- PROBLEM DESCRIPTION: Using the data that follows, return exactly the lines from the one that contains "(318, 373) = (427, 313): green" through the one that contains "camera: 20 degrees left, 10 degrees up", ends included.

··· EXCERPTED RECORDS

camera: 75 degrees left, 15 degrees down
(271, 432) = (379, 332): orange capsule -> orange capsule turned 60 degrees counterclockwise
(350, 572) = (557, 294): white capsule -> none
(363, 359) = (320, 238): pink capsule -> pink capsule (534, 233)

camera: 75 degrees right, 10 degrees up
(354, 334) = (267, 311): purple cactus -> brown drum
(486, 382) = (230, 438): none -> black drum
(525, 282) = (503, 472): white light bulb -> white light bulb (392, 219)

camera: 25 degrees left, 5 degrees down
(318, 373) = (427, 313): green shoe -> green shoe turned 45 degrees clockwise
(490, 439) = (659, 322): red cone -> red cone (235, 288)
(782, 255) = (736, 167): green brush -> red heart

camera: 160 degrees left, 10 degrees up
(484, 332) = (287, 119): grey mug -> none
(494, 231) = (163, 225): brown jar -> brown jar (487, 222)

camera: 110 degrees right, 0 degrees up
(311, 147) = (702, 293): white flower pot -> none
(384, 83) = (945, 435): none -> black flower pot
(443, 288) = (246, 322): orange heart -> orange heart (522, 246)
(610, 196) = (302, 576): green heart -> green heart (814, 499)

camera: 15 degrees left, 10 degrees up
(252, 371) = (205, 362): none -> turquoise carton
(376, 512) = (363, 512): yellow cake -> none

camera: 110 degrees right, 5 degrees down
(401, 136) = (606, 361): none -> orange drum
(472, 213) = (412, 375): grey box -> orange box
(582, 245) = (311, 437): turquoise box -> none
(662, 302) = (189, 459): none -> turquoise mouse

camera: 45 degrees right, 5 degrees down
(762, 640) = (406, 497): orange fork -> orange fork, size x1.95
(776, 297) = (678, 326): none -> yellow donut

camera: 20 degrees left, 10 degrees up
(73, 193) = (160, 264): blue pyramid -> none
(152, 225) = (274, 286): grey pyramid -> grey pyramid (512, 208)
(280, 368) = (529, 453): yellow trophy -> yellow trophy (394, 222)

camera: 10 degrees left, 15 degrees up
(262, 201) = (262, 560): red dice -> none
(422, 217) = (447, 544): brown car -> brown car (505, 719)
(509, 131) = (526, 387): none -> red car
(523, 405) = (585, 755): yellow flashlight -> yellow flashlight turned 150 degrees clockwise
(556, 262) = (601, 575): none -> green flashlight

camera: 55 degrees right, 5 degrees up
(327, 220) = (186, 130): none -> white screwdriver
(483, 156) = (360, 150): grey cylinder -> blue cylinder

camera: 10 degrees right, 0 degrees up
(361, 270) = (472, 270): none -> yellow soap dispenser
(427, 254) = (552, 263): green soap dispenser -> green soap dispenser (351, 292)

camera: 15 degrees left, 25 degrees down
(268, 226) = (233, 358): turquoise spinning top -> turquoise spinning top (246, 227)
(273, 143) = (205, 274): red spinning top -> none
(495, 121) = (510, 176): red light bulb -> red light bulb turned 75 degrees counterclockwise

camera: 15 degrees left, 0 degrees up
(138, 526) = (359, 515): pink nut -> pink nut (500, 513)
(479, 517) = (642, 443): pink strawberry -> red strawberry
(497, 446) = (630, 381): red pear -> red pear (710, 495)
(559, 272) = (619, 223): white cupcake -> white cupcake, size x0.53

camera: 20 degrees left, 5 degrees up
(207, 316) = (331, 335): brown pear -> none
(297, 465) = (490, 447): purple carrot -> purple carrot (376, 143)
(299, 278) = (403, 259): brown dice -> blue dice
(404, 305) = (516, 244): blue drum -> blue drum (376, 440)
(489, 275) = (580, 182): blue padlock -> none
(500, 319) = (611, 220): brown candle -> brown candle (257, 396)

······

- ANSWER SECTION:
(318, 373) = (427, 313): green shoe -> green shoe turned 45 degrees clockwise
(490, 439) = (659, 322): red cone -> red cone (235, 288)
(782, 255) = (736, 167): green brush -> red heart

camera: 160 degrees left, 10 degrees up
(484, 332) = (287, 119): grey mug -> none
(494, 231) = (163, 225): brown jar -> brown jar (487, 222)

camera: 110 degrees right, 0 degrees up
(311, 147) = (702, 293): white flower pot -> none
(384, 83) = (945, 435): none -> black flower pot
(443, 288) = (246, 322): orange heart -> orange heart (522, 246)
(610, 196) = (302, 576): green heart -> green heart (814, 499)

camera: 15 degrees left, 10 degrees up
(252, 371) = (205, 362): none -> turquoise carton
(376, 512) = (363, 512): yellow cake -> none

camera: 110 degrees right, 5 degrees down
(401, 136) = (606, 361): none -> orange drum
(472, 213) = (412, 375): grey box -> orange box
(582, 245) = (311, 437): turquoise box -> none
(662, 302) = (189, 459): none -> turquoise mouse

camera: 45 degrees right, 5 degrees down
(762, 640) = (406, 497): orange fork -> orange fork, size x1.95
(776, 297) = (678, 326): none -> yellow donut

camera: 20 degrees left, 10 degrees up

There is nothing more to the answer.